### Exercise inputs:
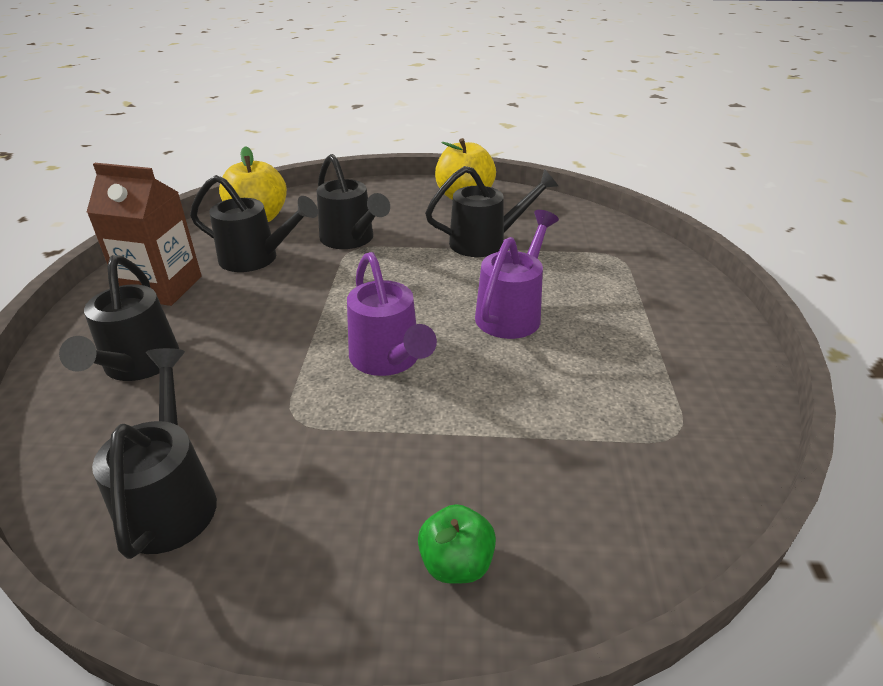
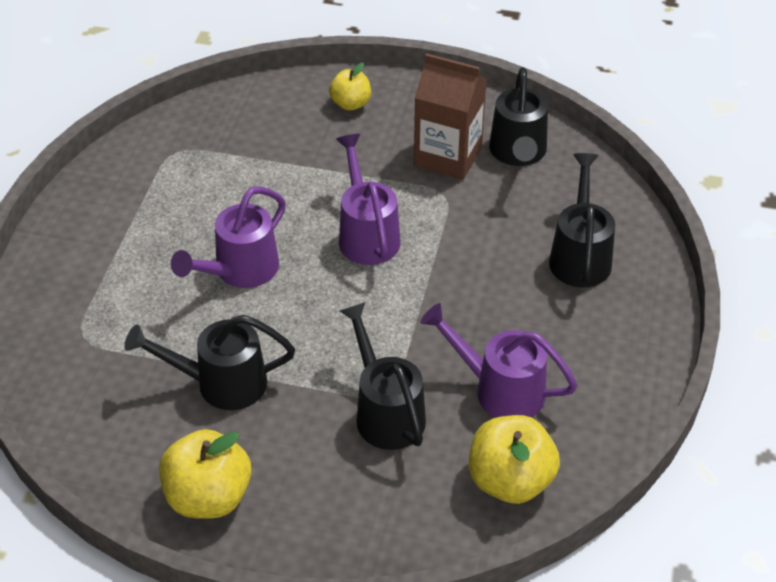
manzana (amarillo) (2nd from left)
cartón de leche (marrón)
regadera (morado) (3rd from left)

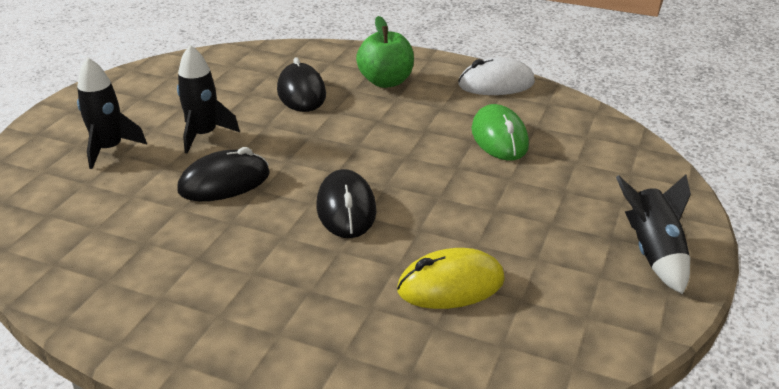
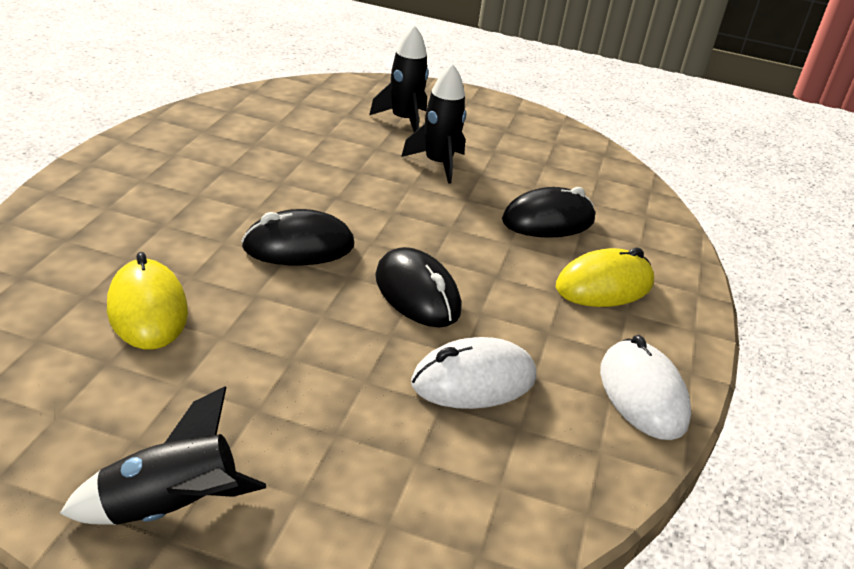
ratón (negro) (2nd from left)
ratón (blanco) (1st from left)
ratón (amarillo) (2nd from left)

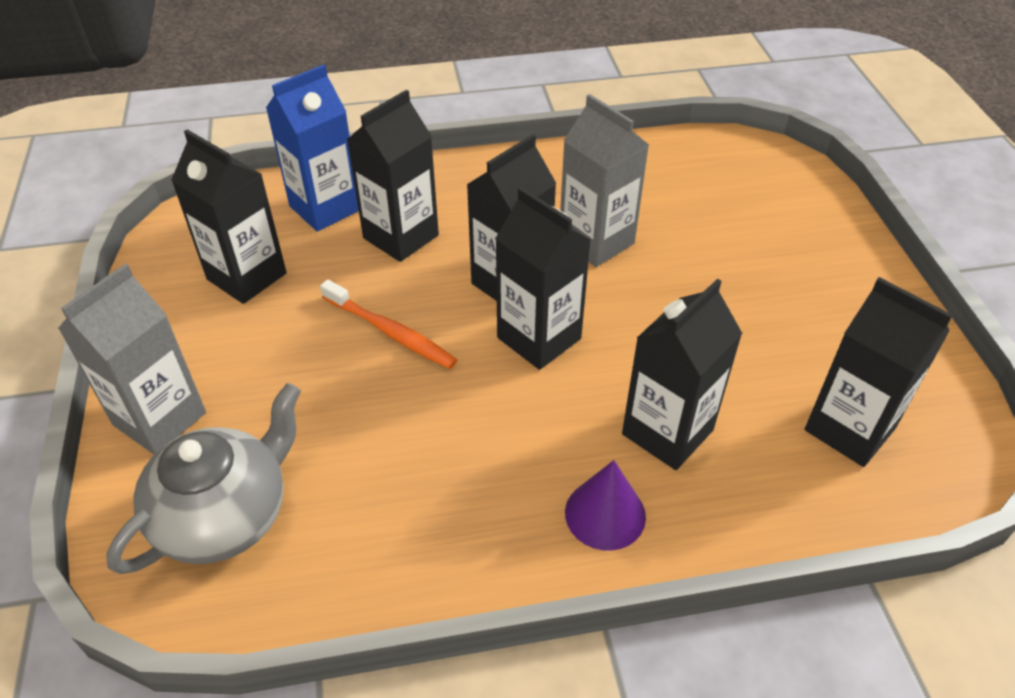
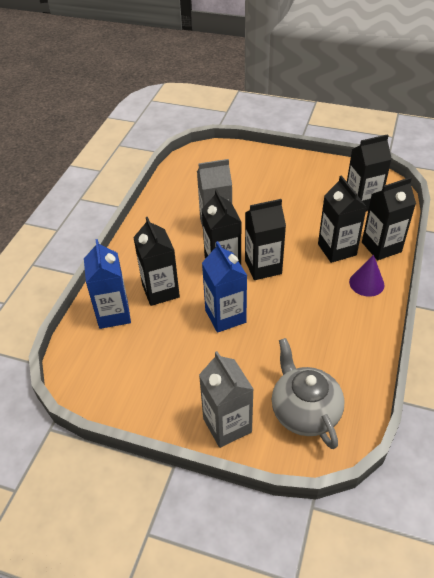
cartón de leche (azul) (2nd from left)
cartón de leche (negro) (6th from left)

...

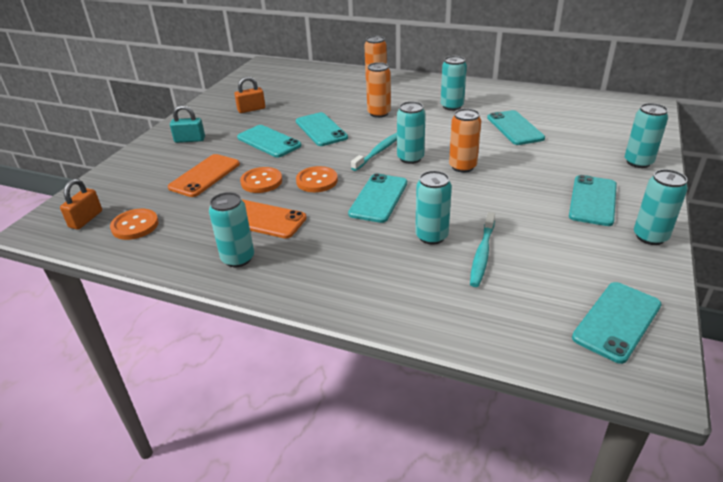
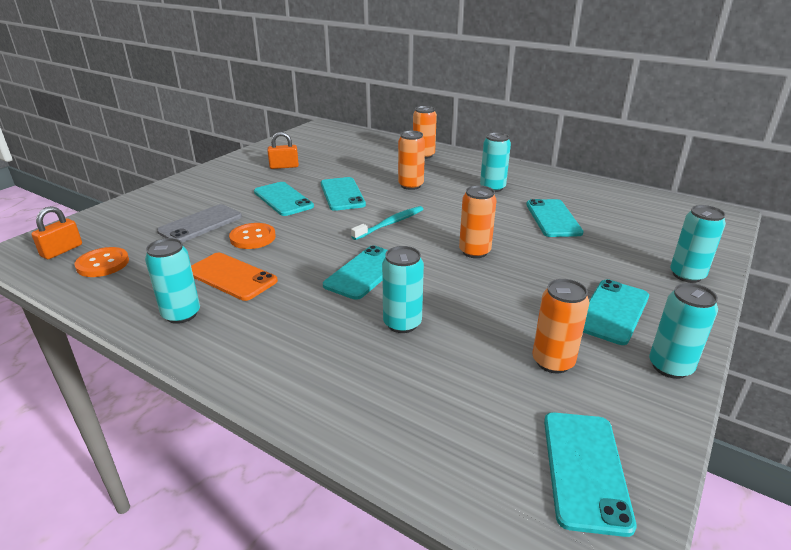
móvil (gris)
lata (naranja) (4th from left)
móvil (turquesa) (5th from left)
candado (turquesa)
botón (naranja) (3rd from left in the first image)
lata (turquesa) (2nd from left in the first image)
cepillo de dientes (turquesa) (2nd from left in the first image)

### What the task asks:
The answer must be the part of the records that opens with the line containing "ratón (amarillo) (2nd from left)" and closes with the line containing "cartón de leche (negro) (6th from left)", reproduced exactly, with no pictures.

### Final answer:
ratón (amarillo) (2nd from left)

cartón de leche (azul) (2nd from left)
cartón de leche (negro) (6th from left)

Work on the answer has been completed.